▸ **Aim of the task**
Search the listing below for the string "none" and show each line that contains it.

── Given records ──

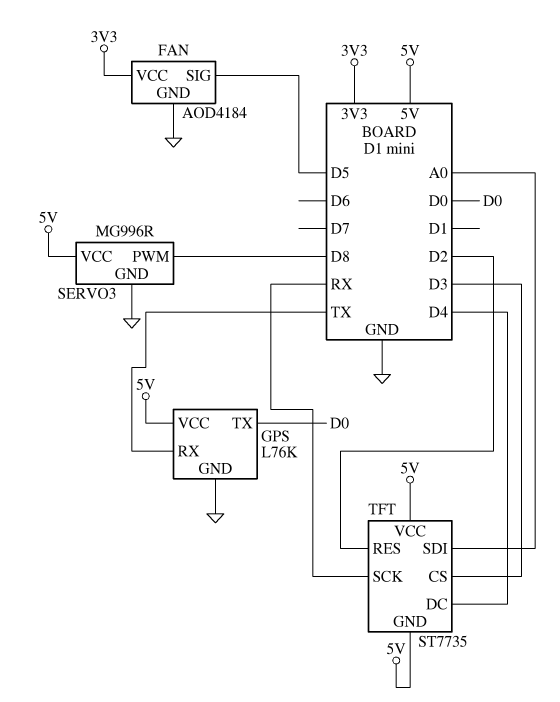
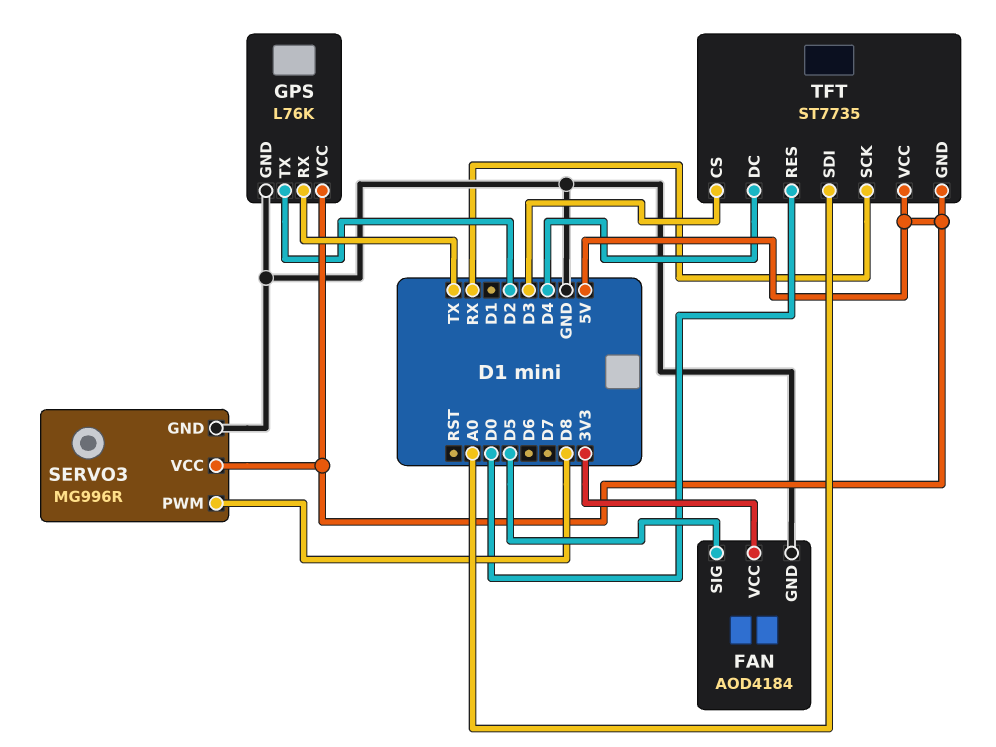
GPS pin TX: D0 -> D2
TFT pin RES: D2 -> D0

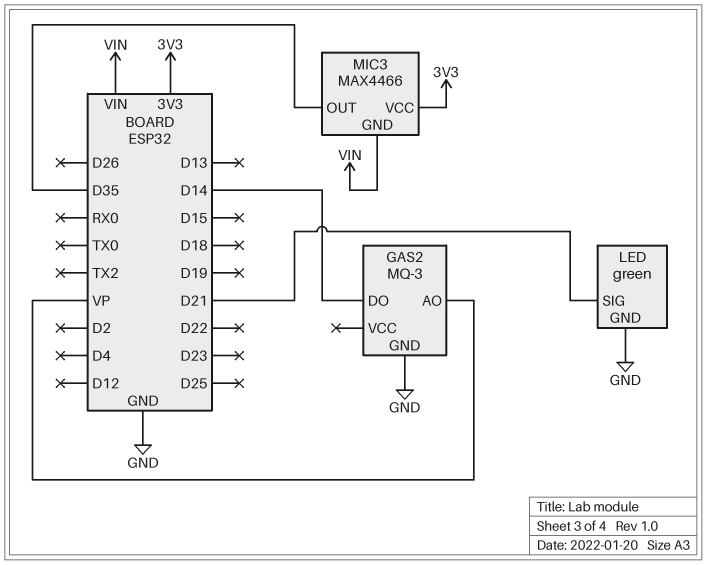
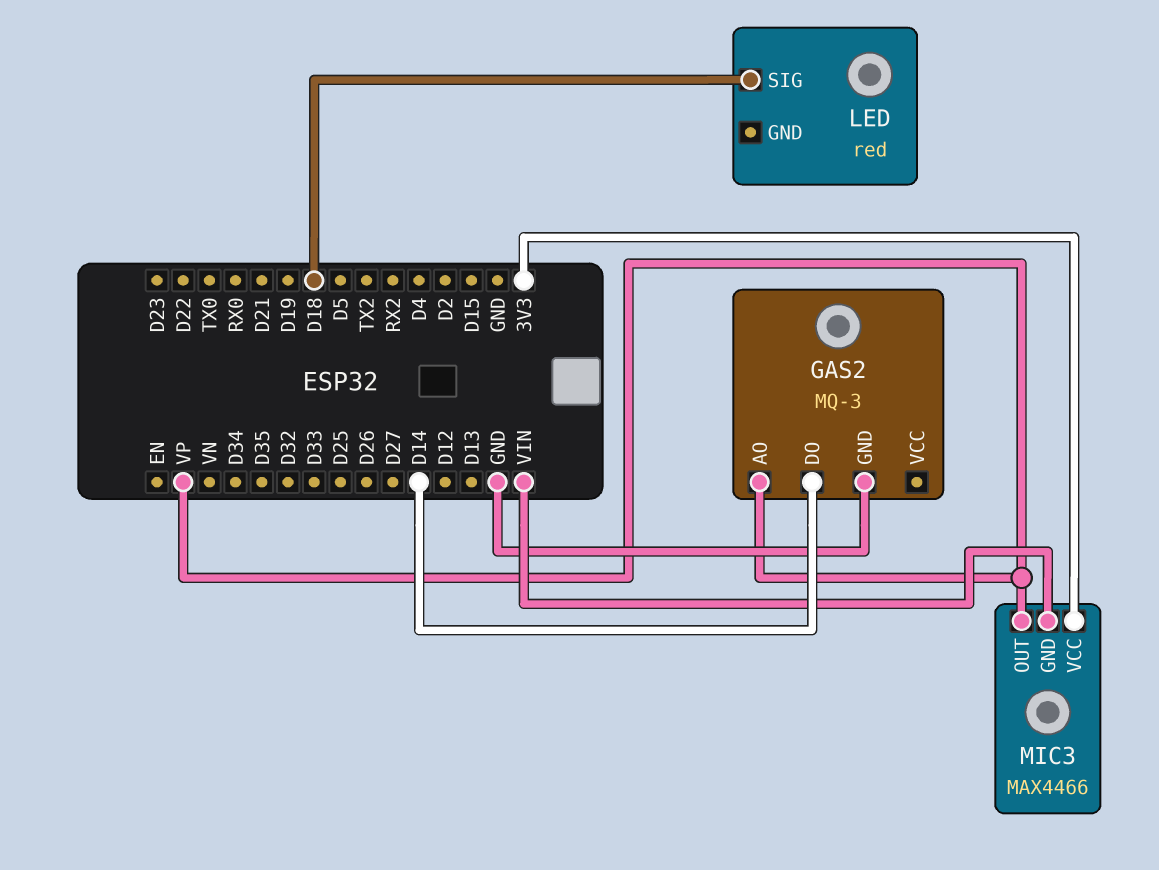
LED: green -> red
LED pin GND: GND -> none
LED pin SIG: D21 -> D18
MIC3 pin OUT: D35 -> VP

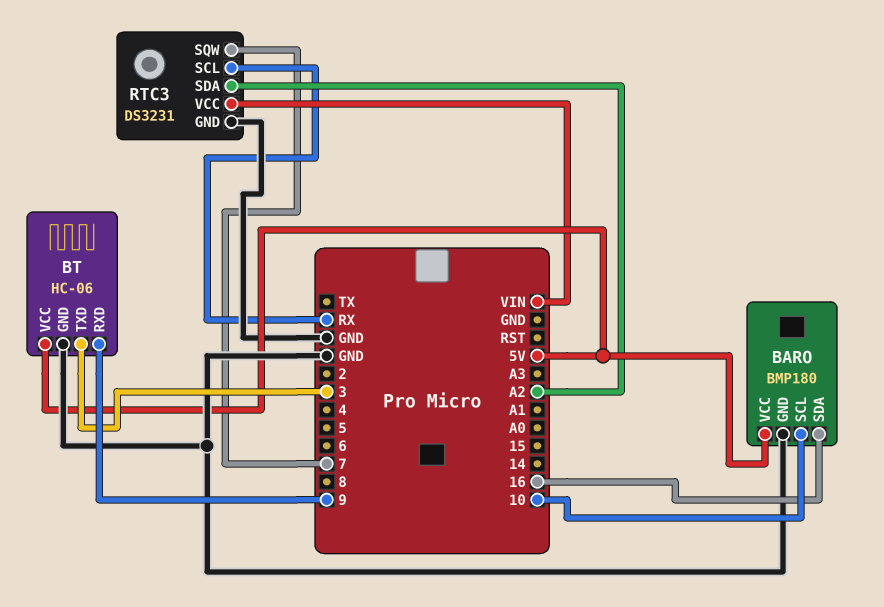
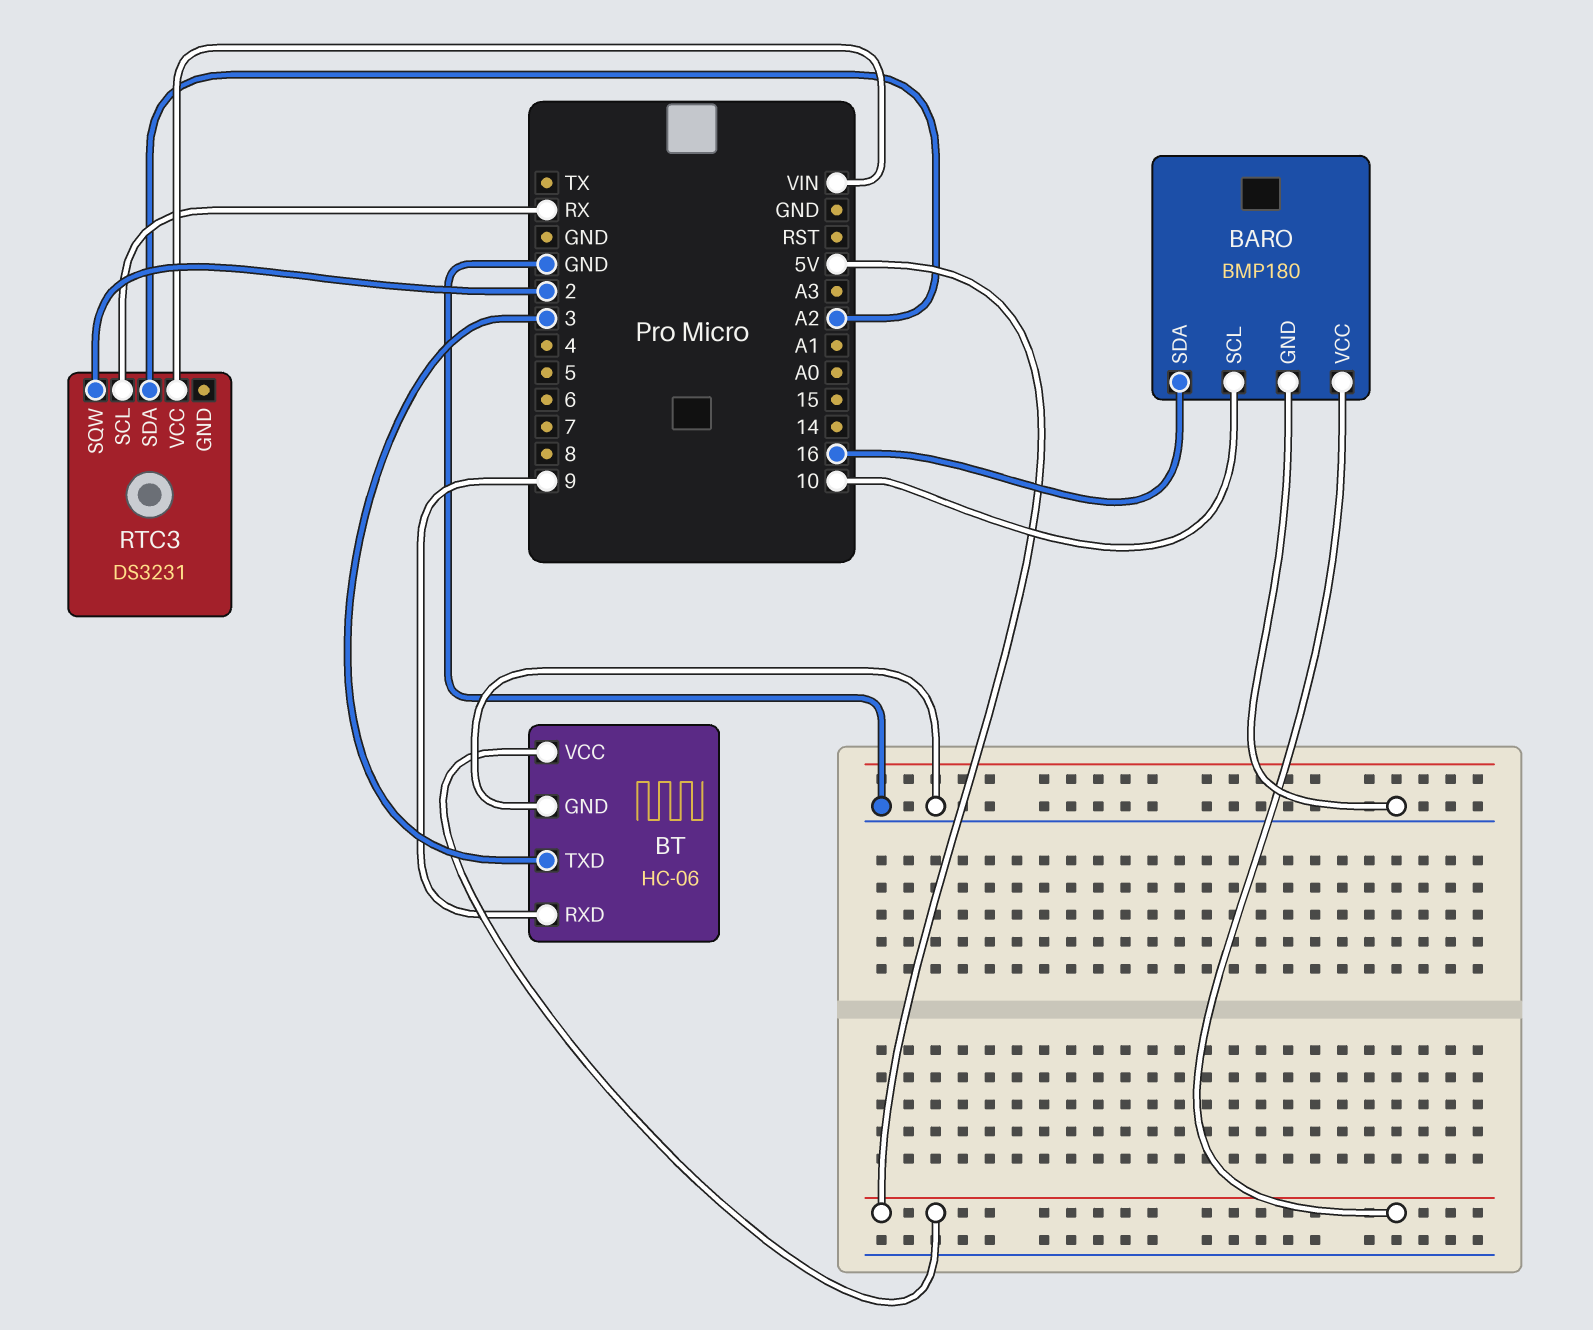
RTC3 pin GND: GND -> none
RTC3 pin SQW: 7 -> 2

───

▸ **Answer to this exercise**
LED pin GND: GND -> none
RTC3 pin GND: GND -> none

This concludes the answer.